Count the lines below that hold "depth". Give the number without comment.

━━━━

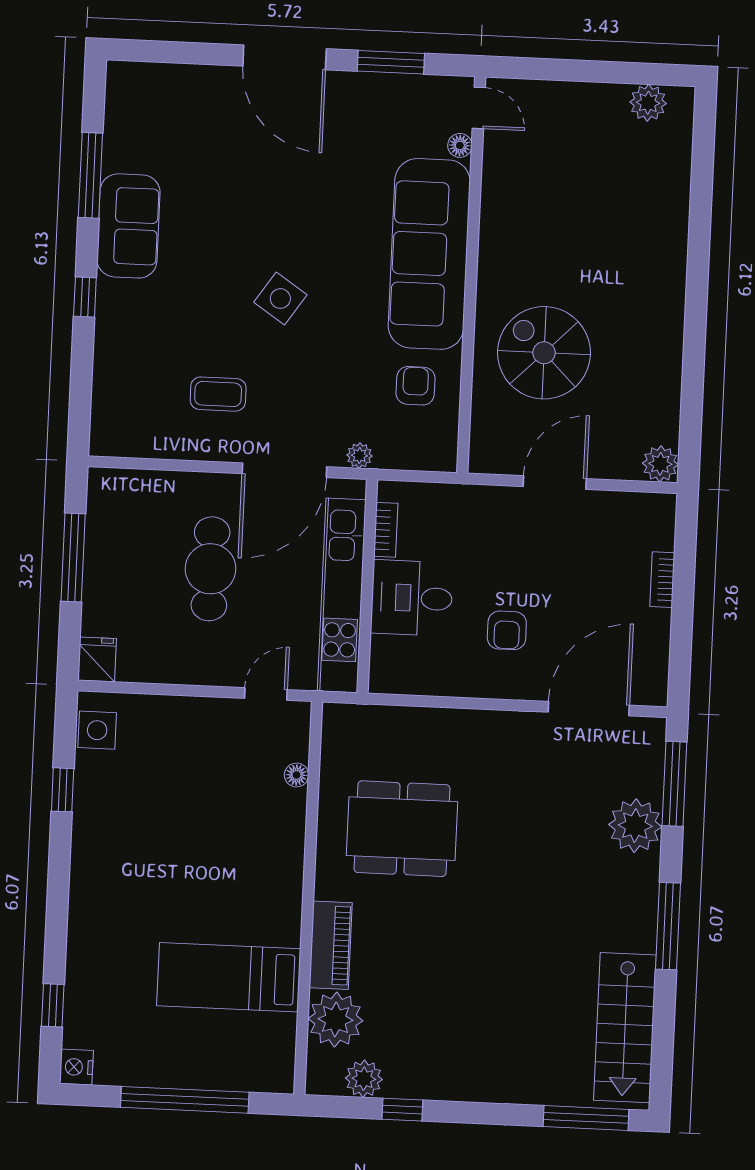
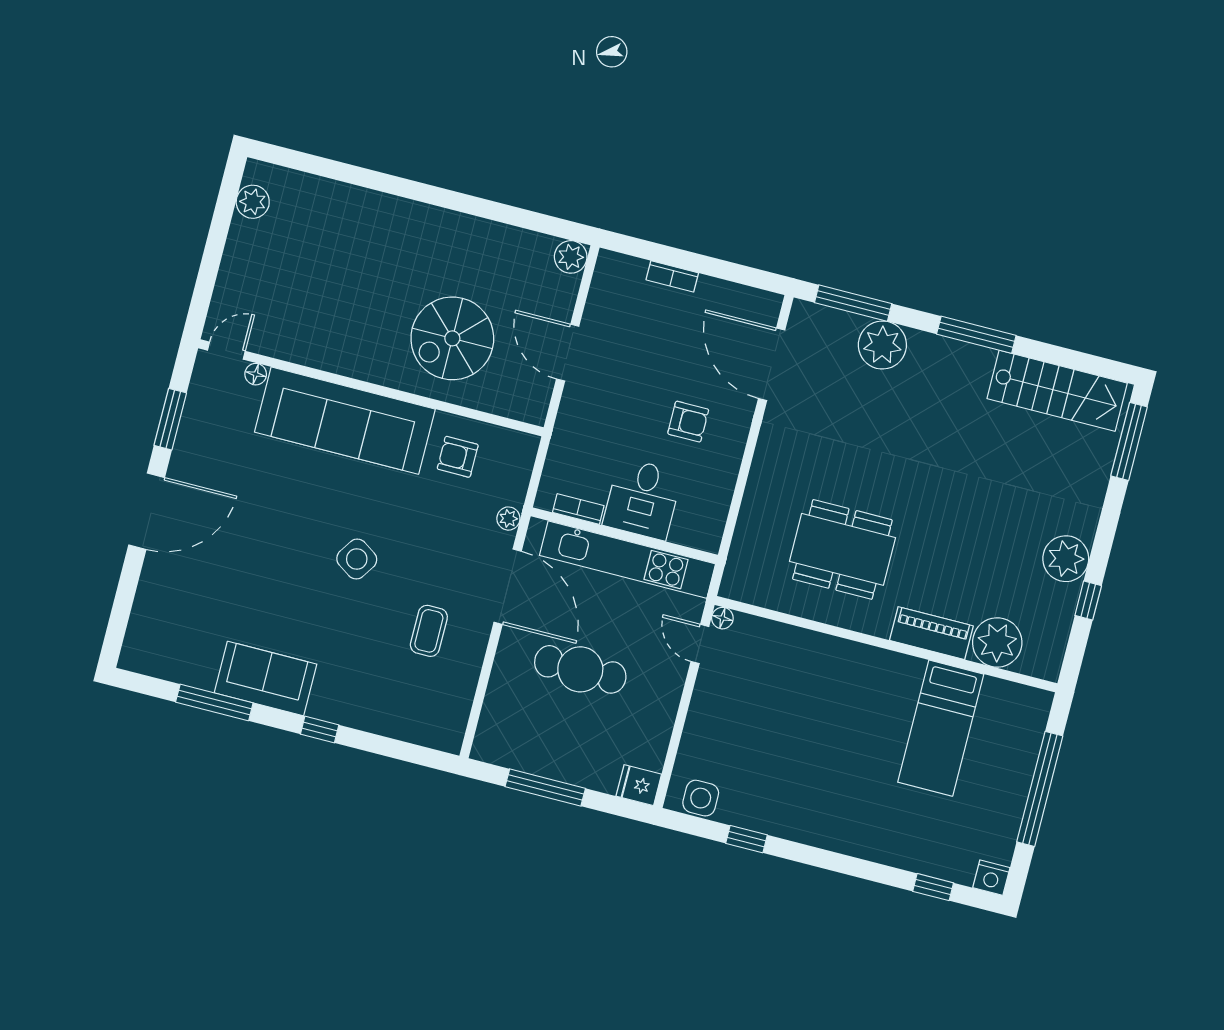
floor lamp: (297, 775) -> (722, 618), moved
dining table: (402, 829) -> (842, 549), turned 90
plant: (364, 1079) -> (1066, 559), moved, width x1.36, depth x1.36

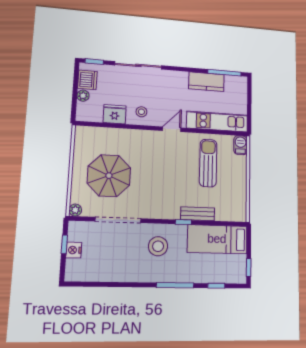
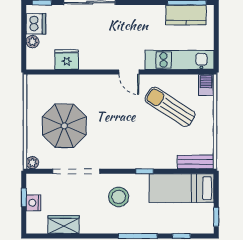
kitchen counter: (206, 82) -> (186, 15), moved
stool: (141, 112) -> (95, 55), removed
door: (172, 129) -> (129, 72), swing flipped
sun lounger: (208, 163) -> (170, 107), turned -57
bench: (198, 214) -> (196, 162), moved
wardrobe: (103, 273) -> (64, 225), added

━━━━

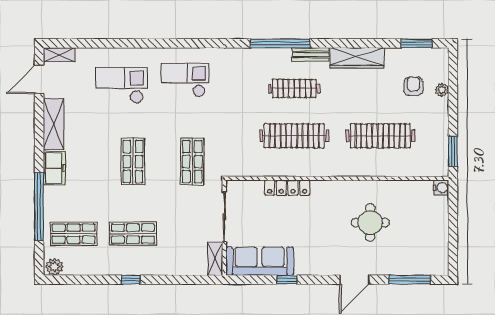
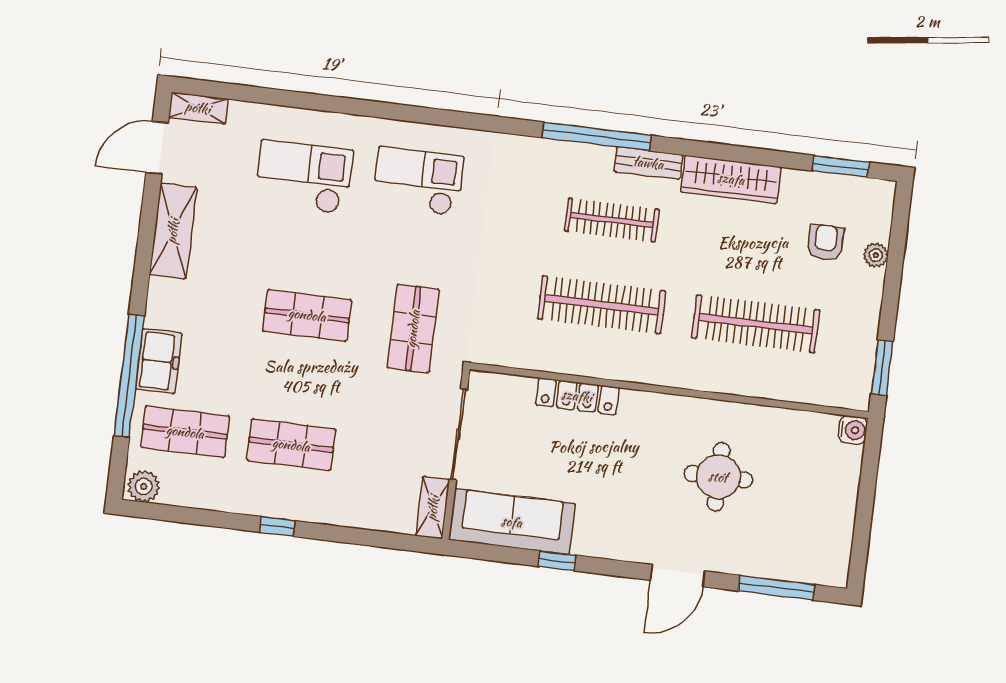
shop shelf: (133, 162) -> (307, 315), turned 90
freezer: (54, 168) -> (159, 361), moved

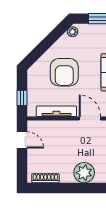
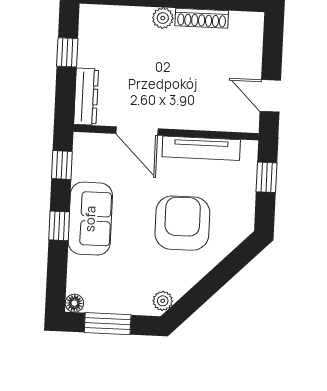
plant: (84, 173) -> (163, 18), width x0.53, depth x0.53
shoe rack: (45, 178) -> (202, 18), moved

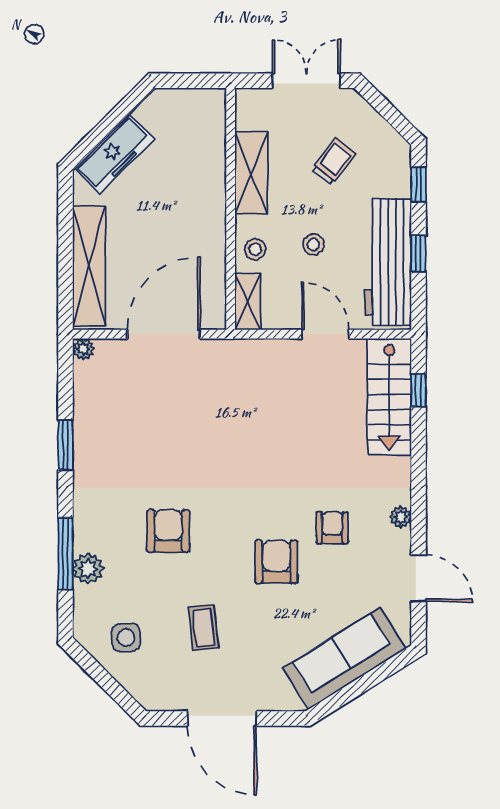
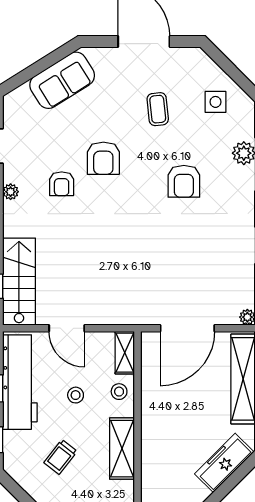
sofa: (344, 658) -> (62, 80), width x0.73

━━━━

Your solution — 2